### Task directions
Among the lines below, copy exactly those from the one with "(123, 140) = (390, 103): orange" through the one with "(343, 96) = (632, 223): pink mug -> none", counting both ends.

### Task material
=== Begin Enclosure ===
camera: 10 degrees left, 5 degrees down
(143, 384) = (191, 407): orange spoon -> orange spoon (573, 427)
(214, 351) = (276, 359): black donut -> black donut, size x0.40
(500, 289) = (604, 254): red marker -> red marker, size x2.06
=== End Enclosure ===
=== Begin Enclosure ===
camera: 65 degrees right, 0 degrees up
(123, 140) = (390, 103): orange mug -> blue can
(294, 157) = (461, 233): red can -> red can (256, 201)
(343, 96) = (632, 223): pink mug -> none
=== End Enclosure ===
### Finished exercise
(123, 140) = (390, 103): orange mug -> blue can
(294, 157) = (461, 233): red can -> red can (256, 201)
(343, 96) = (632, 223): pink mug -> none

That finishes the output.